[START Given information]

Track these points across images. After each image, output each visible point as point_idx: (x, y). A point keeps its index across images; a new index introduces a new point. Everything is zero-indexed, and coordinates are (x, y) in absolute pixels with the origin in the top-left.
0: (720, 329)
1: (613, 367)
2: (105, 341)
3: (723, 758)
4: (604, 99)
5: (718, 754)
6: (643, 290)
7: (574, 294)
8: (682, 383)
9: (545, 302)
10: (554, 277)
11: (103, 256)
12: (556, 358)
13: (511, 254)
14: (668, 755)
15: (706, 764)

[END Given information]

◆ Stated goal ◆
Reproduce the rows above, swapping "top-left" for "upper-left" and leaving everything else unchanged.

◆ Result of this task ◆
Track these points across images. After each image, output each visible point as point_idx: (x, y). A point keeps its index across images; a new index introduces a new point. Everything is zero-indexed, and coordinates are (x, y) in absolute pixels with the origin in the upper-left.
0: (720, 329)
1: (613, 367)
2: (105, 341)
3: (723, 758)
4: (604, 99)
5: (718, 754)
6: (643, 290)
7: (574, 294)
8: (682, 383)
9: (545, 302)
10: (554, 277)
11: (103, 256)
12: (556, 358)
13: (511, 254)
14: (668, 755)
15: (706, 764)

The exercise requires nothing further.